WHAT YOU SHOULD DO
Extract every line in the rows below that contains the string "kern".

DATA SHOWN
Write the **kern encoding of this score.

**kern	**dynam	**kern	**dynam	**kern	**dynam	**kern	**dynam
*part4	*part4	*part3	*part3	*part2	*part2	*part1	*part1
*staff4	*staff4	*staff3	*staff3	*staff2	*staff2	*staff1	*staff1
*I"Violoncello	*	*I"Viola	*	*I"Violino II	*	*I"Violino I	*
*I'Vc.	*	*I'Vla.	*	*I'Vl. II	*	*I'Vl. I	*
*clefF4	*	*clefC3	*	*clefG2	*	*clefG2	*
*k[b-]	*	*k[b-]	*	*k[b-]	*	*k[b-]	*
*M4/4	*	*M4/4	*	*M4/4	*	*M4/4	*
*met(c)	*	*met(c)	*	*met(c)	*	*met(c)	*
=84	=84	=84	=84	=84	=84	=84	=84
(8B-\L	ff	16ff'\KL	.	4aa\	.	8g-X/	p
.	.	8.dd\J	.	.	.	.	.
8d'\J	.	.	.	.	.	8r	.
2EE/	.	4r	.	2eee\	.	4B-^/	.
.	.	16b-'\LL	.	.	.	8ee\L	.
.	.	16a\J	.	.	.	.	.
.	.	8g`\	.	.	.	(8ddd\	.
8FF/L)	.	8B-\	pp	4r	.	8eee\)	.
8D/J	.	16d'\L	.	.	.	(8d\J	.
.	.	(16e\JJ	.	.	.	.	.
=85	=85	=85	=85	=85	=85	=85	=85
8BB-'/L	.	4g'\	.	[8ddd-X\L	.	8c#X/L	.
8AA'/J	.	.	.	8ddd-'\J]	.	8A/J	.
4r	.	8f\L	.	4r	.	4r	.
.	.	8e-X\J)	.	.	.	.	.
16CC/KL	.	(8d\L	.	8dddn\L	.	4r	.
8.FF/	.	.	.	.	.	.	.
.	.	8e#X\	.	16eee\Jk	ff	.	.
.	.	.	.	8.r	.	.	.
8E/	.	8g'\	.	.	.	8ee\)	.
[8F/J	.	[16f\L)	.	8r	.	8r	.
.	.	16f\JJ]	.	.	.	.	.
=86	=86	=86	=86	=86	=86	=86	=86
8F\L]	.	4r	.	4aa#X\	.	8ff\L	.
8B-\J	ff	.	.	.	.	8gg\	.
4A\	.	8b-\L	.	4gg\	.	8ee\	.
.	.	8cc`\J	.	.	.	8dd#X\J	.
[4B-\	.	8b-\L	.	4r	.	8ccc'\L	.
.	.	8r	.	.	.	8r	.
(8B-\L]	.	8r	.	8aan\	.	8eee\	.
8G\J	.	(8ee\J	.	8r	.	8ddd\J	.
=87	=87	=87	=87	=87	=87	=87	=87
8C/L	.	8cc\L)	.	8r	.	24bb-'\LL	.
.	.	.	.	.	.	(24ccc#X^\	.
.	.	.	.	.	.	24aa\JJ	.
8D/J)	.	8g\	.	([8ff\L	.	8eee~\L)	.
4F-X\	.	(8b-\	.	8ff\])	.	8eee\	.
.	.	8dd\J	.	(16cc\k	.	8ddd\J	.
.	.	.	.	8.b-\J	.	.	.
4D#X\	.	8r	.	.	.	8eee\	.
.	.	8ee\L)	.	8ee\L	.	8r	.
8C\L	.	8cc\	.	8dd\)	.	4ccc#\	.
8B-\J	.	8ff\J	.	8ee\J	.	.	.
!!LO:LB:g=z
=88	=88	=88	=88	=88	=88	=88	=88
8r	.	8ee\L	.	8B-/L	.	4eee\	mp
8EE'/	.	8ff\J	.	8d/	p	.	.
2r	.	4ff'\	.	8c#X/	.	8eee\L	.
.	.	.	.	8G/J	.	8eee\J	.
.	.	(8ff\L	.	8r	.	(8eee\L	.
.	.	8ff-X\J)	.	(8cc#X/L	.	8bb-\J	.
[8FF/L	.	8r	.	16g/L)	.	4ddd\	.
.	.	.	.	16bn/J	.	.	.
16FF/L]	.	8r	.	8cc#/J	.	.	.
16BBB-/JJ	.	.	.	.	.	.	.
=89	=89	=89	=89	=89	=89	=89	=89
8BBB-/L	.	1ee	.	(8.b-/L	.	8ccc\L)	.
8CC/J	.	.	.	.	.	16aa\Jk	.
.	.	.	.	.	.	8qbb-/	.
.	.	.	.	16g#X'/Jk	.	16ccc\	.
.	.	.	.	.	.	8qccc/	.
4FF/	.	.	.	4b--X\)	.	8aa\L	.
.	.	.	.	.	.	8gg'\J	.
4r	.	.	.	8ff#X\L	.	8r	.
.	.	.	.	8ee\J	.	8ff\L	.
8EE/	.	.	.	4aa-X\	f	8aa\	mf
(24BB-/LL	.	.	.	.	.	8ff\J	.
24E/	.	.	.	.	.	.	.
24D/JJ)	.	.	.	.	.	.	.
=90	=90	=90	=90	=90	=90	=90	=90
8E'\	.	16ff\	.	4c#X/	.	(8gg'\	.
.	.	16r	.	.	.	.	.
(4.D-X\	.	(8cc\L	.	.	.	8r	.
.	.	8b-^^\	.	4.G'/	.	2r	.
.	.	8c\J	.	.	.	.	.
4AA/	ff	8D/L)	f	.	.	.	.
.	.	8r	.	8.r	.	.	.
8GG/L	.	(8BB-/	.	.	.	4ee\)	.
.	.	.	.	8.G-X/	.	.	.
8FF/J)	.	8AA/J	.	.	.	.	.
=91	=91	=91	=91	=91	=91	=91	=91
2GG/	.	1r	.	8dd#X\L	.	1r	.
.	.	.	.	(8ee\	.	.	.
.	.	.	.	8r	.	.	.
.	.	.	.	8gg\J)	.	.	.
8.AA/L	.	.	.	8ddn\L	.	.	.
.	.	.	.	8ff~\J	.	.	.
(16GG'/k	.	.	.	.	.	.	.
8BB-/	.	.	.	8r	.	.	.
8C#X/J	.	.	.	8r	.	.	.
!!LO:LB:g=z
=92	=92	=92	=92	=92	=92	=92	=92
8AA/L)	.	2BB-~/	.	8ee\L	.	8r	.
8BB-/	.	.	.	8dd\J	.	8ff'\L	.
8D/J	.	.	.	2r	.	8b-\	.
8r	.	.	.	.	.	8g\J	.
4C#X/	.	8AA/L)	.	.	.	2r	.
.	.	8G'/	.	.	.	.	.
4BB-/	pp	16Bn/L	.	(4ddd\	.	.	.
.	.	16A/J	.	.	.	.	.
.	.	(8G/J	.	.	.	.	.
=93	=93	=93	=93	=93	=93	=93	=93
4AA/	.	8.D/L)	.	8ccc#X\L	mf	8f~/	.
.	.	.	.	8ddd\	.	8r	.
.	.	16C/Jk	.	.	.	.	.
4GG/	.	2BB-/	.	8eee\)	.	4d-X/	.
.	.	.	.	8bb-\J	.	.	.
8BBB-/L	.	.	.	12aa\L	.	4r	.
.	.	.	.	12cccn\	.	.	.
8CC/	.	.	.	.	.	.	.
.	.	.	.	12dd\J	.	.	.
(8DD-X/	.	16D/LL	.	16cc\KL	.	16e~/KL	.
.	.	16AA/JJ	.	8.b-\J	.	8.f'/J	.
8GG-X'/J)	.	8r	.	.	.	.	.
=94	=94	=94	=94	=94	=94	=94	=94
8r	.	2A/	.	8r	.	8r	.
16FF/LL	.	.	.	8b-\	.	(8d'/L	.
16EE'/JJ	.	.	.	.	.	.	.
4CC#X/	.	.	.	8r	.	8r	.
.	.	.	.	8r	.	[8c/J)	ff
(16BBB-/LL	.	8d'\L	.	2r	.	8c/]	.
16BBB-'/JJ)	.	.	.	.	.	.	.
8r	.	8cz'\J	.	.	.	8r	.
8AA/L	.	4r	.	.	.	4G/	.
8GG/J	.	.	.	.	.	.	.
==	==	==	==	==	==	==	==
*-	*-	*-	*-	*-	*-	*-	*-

WRITTEN ANSWER
Write the **kern encoding of this score.
**kern	**dynam	**kern	**dynam	**kern	**dynam	**kern	**dynam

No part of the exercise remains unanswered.